_Action item_. Omit the pictures, but give back every entry below exactly as written.

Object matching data
● ● ● ● ● ● ●

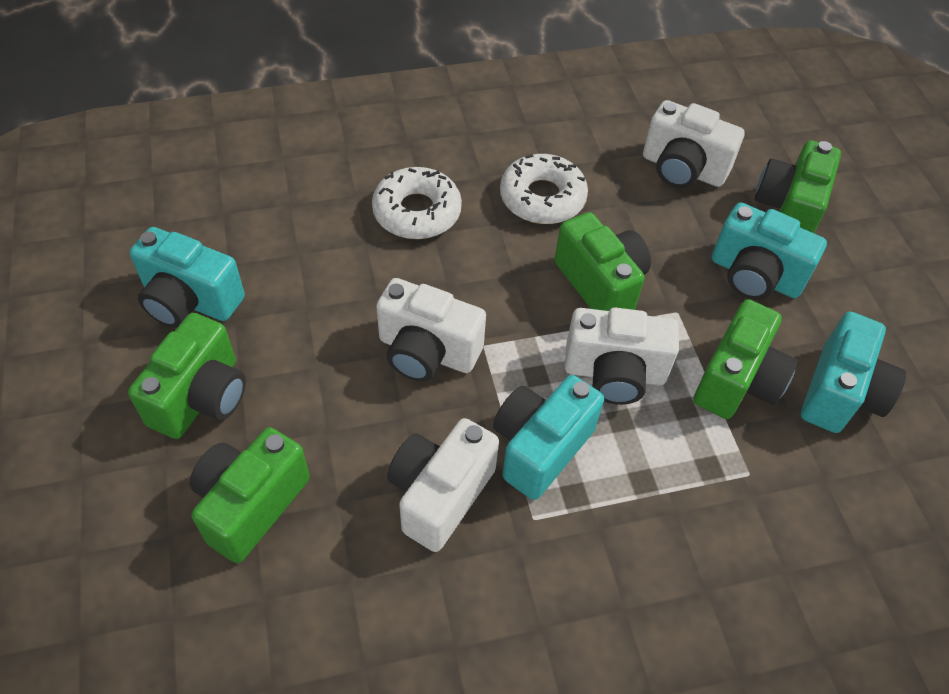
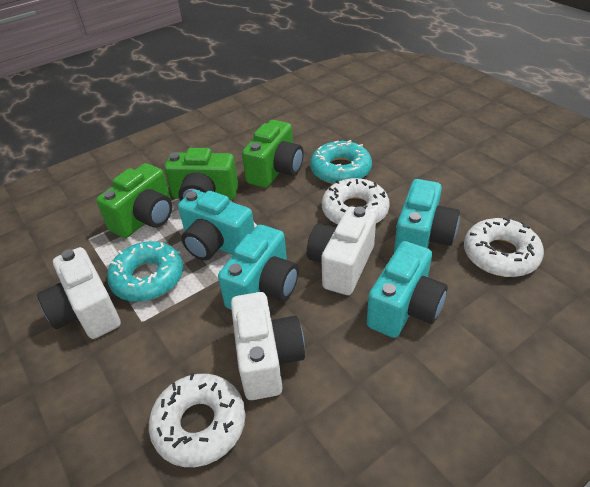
green camera: 5 -> 3
turquoise donut: 0 -> 2
white camera: 4 -> 3
white donut: 2 -> 3

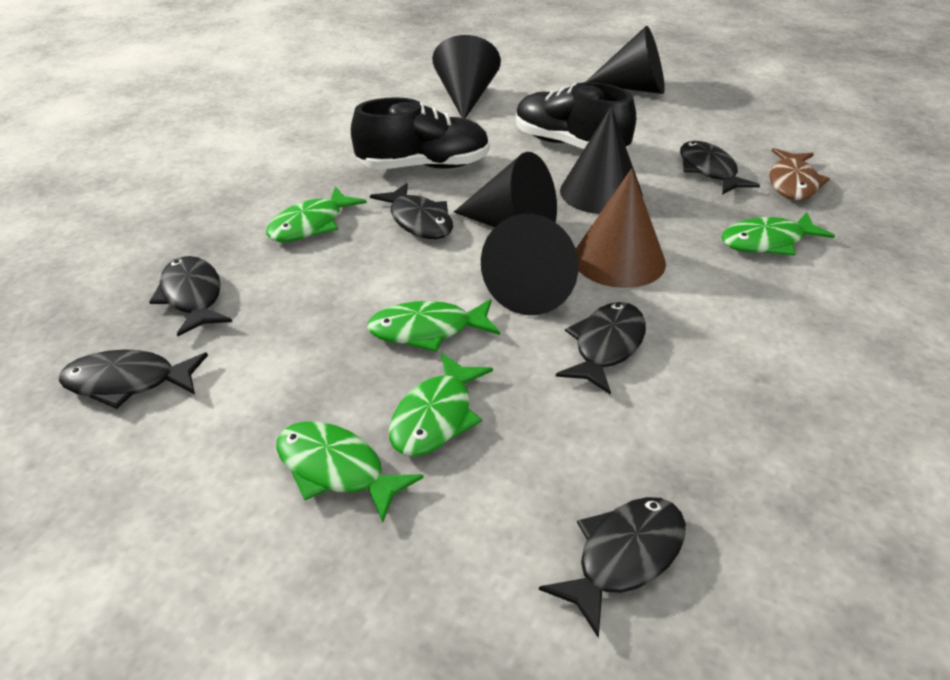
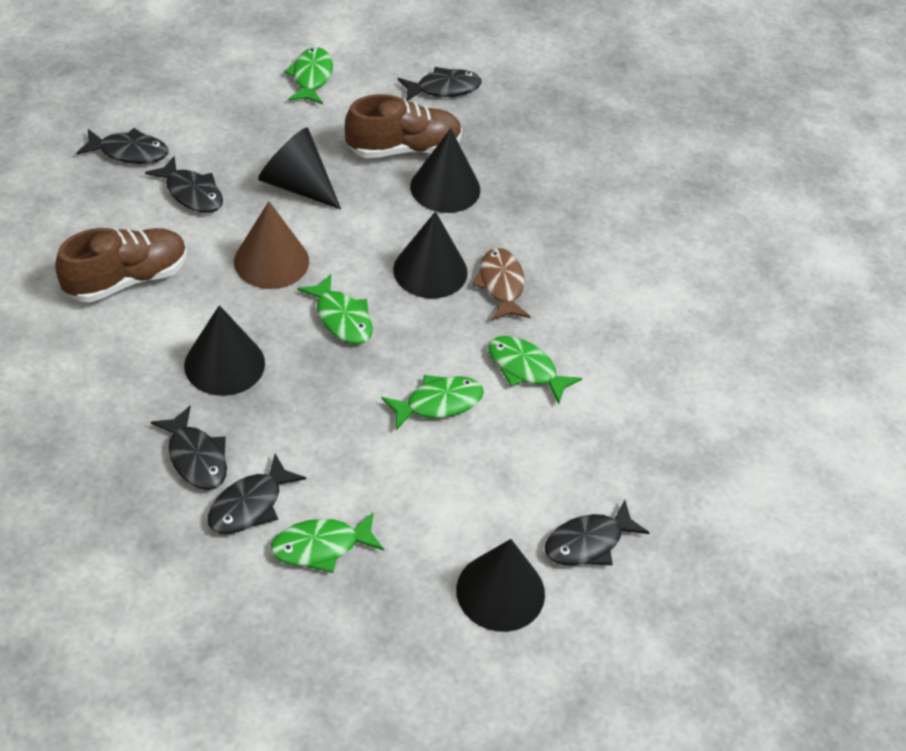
black shoe: 2 -> 0
brown shoe: 0 -> 2

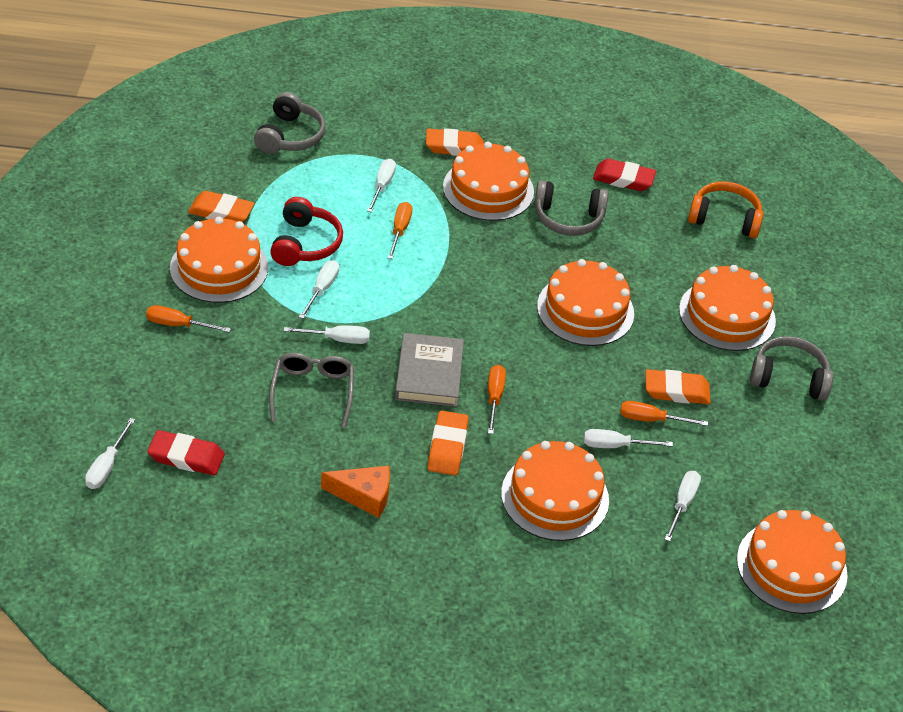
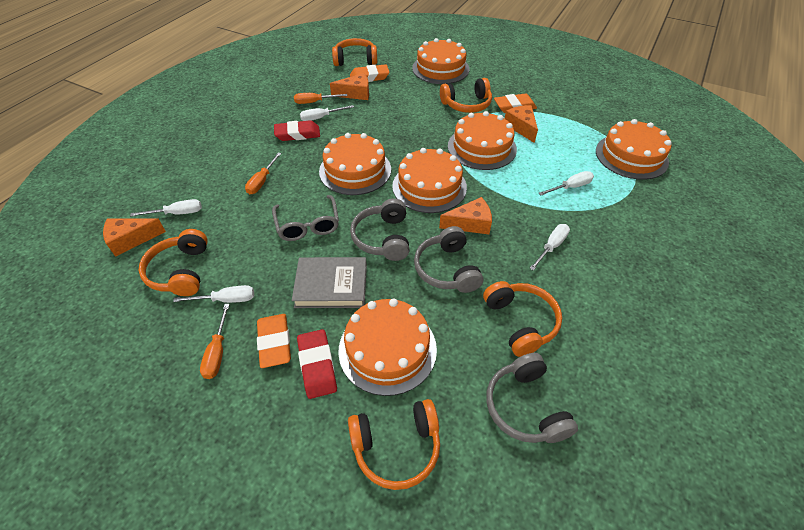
orange cheese: 1 -> 4
orange eraser: 4 -> 3
orange headphones: 1 -> 5
orange screwdriver: 4 -> 3
red headphones: 1 -> 0
white screwdriver: 6 -> 5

● ● ● ● ● ● ●

_Output for this task_.
green camera: 5 -> 3
turquoise donut: 0 -> 2
white camera: 4 -> 3
white donut: 2 -> 3

black shoe: 2 -> 0
brown shoe: 0 -> 2

orange cheese: 1 -> 4
orange eraser: 4 -> 3
orange headphones: 1 -> 5
orange screwdriver: 4 -> 3
red headphones: 1 -> 0
white screwdriver: 6 -> 5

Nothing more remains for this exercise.